▶ [What this task involves]:
Please give back the lines from the line containing "camera: 20 degrees right, 10 degrees up" through the end of the listing below, exactly as written and without pictures.

▶ [Source information]:
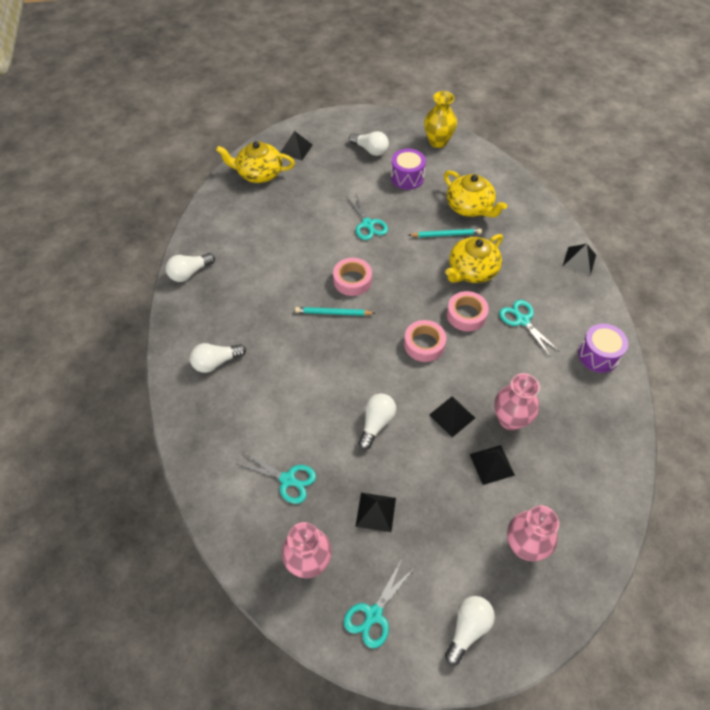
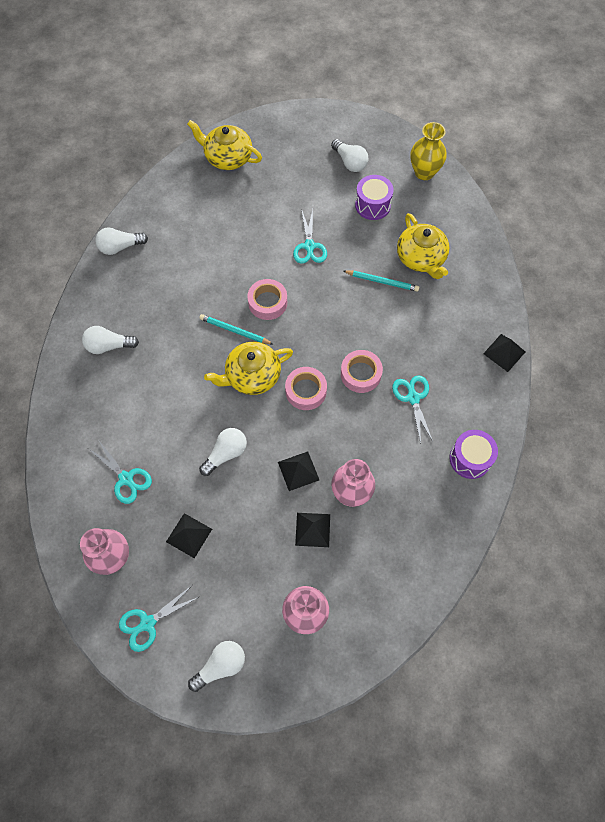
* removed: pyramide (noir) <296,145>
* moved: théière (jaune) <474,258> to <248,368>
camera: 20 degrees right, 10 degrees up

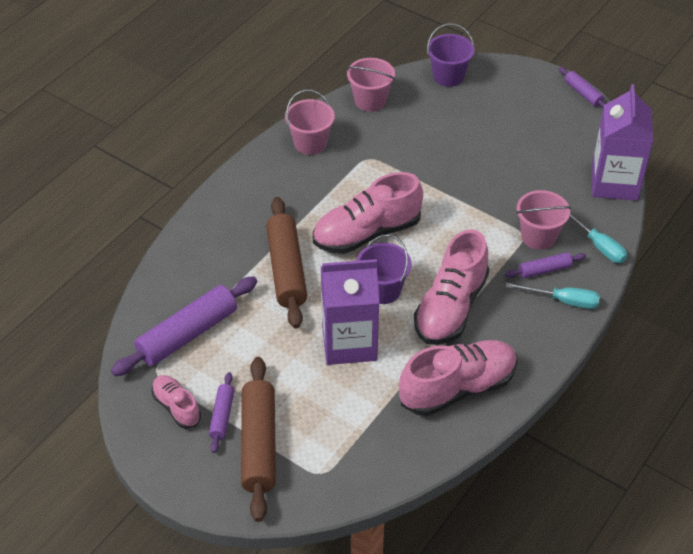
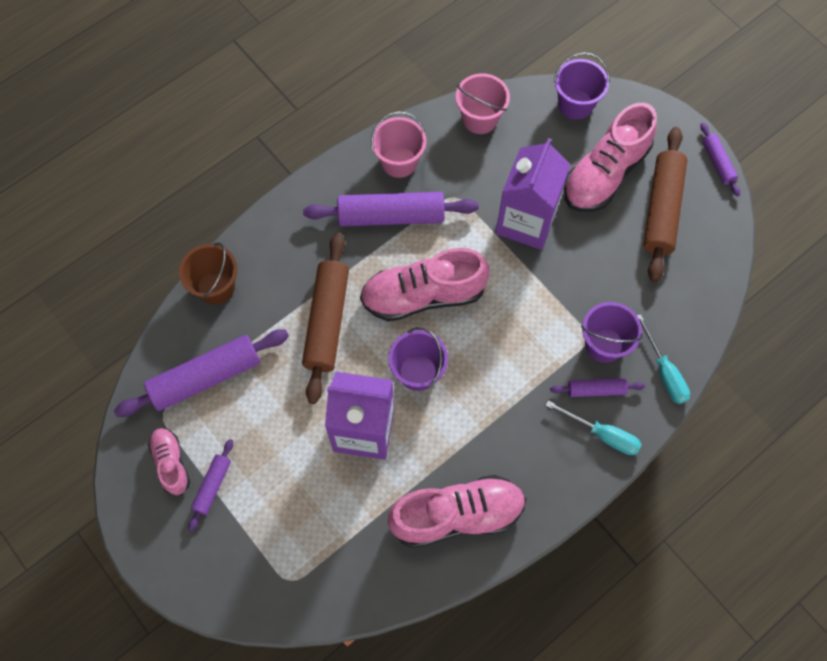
* added: seau (marron) <208,273>
* added: rouleau à pâtisserie (violet) <391,209>
* moved: rouleau à pâtisserie (marron) <258,439> to <665,204>
* moved: chaussure (rose) <451,287> to <610,157>
* moved: brique de lait (violet) <623,142> to <533,194>
* recoloured: seau (rose) <543,220> to seau (violet) <612,332>
camera: 15 degrees right, 20 degrees up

▶ [Output for this task]:
camera: 20 degrees right, 10 degrees up

* added: seau (marron) <208,273>
* added: rouleau à pâtisserie (violet) <391,209>
* moved: rouleau à pâtisserie (marron) <258,439> to <665,204>
* moved: chaussure (rose) <451,287> to <610,157>
* moved: brique de lait (violet) <623,142> to <533,194>
* recoloured: seau (rose) <543,220> to seau (violet) <612,332>
camera: 15 degrees right, 20 degrees up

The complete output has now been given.